Material supplied: Begin
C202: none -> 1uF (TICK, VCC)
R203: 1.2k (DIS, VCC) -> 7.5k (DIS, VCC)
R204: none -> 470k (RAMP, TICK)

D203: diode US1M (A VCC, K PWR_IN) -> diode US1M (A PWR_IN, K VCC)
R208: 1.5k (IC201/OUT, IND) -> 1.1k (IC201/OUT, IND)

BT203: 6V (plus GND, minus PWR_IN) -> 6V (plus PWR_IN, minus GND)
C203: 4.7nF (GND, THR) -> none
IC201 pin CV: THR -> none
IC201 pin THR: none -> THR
Material supplied: End
### [Task details]
What is needed is an exact copy of all the entries.

### [Completed exercise]
C202: none -> 1uF (TICK, VCC)
R203: 1.2k (DIS, VCC) -> 7.5k (DIS, VCC)
R204: none -> 470k (RAMP, TICK)

D203: diode US1M (A VCC, K PWR_IN) -> diode US1M (A PWR_IN, K VCC)
R208: 1.5k (IC201/OUT, IND) -> 1.1k (IC201/OUT, IND)

BT203: 6V (plus GND, minus PWR_IN) -> 6V (plus PWR_IN, minus GND)
C203: 4.7nF (GND, THR) -> none
IC201 pin CV: THR -> none
IC201 pin THR: none -> THR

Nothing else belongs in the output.